# WORK TO BE COMPLETED
Lines below that include the word "soap" should each be copied.
[[ PROVIDED DATA, beginning ]]
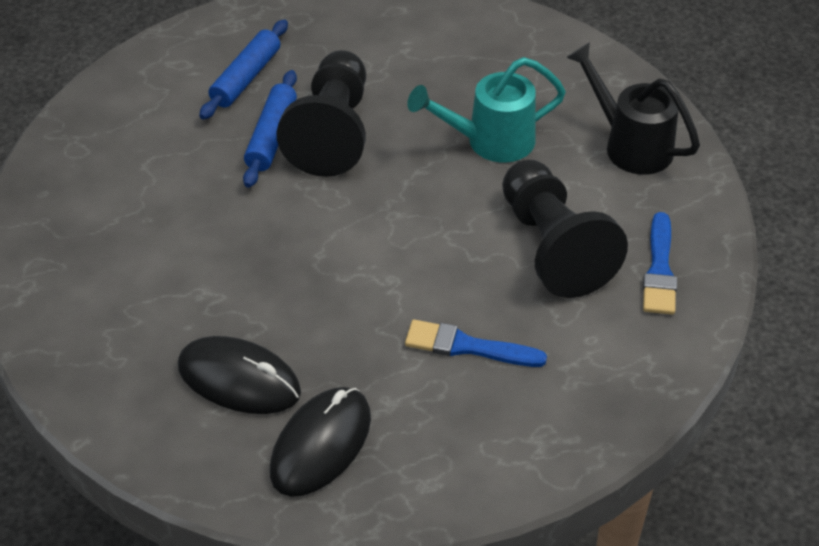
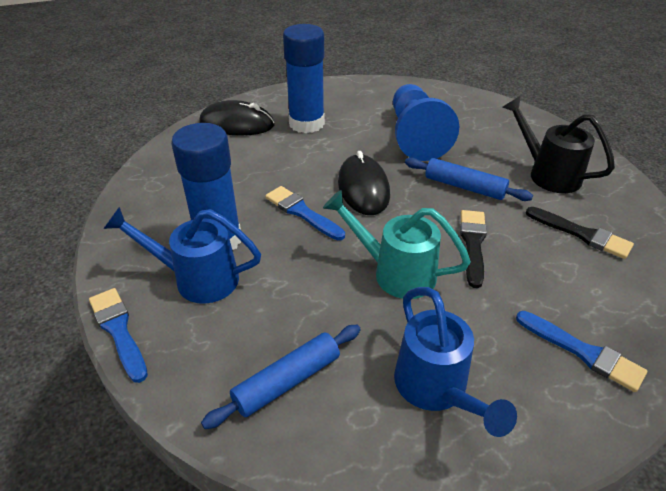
black brush: 0 -> 2
black pawn: 2 -> 0
blue brush: 2 -> 3
blue glue stick: 0 -> 2
blue pawn: 0 -> 1
blue watering can: 0 -> 2

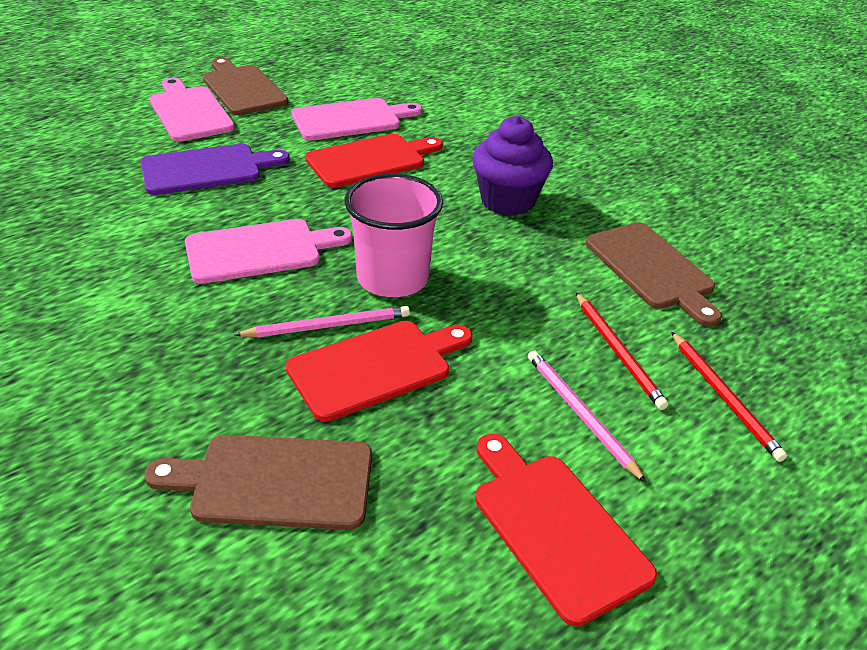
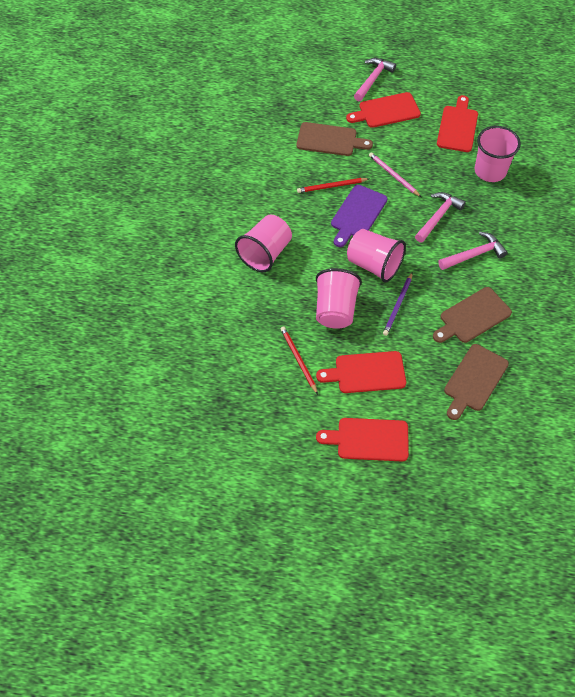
pink cup: 1 -> 4
pink cutting board: 3 -> 0
pink hammer: 0 -> 3
pink pencil: 2 -> 1
purple cupcake: 1 -> 0
purple pencil: 0 -> 1
red cutting board: 3 -> 4

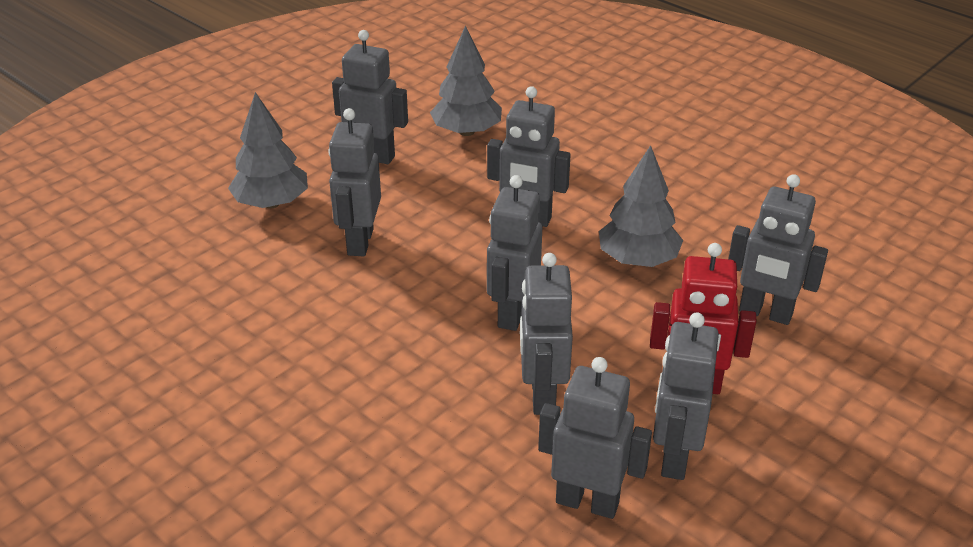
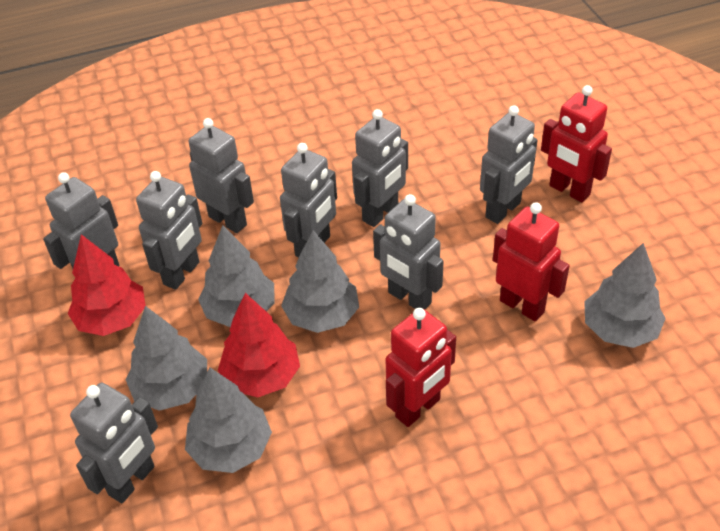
grey tree: 3 -> 5
red robot: 1 -> 3
red tree: 0 -> 2

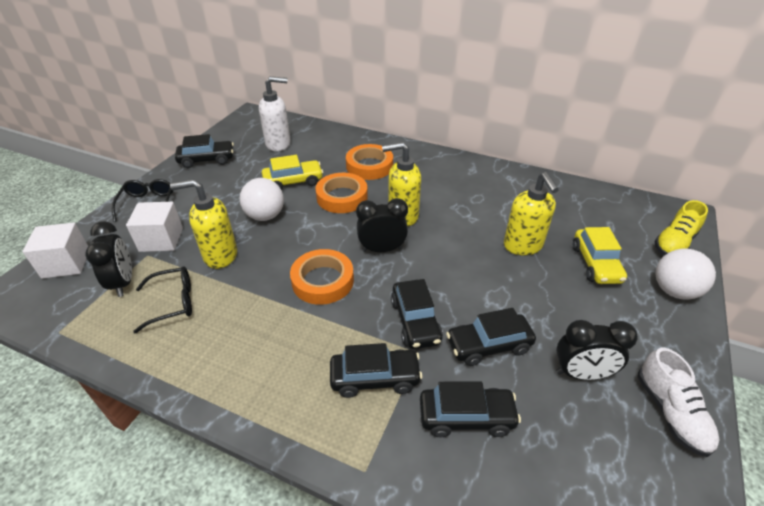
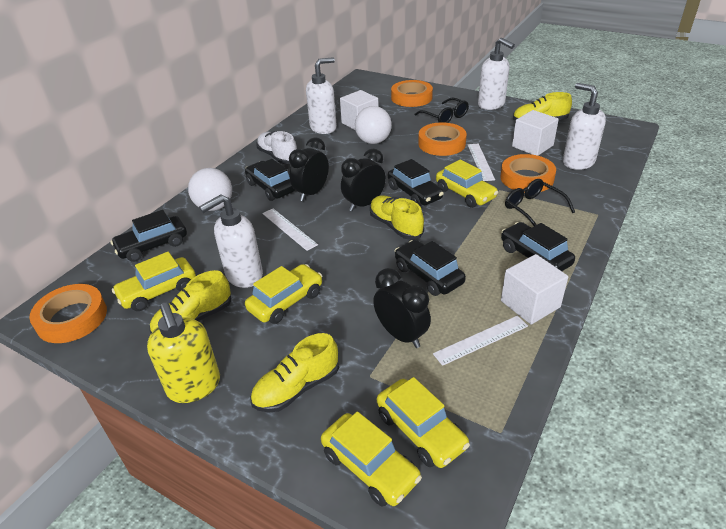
orange tape: 3 -> 4
white cube: 2 -> 3
white ruler: 0 -> 3
white soap dispenser: 1 -> 4
yellow car: 2 -> 5
yellow shoe: 1 -> 4
yellow soap dispenser: 3 -> 1

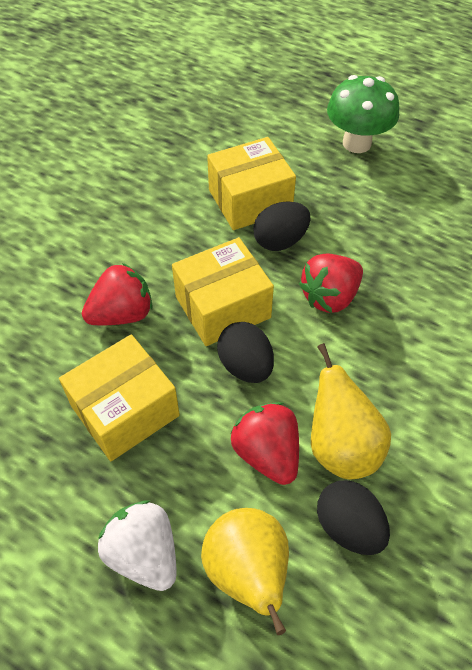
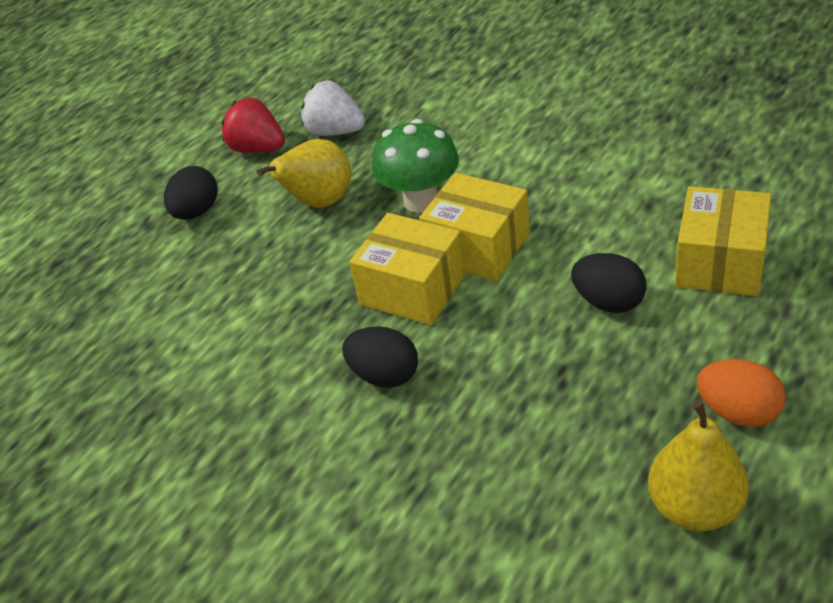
orange egg: 0 -> 1
red strawberry: 3 -> 1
[[ PROVIDED DATA, end ]]
# WRITTEN SOLUTION
white soap dispenser: 1 -> 4
yellow soap dispenser: 3 -> 1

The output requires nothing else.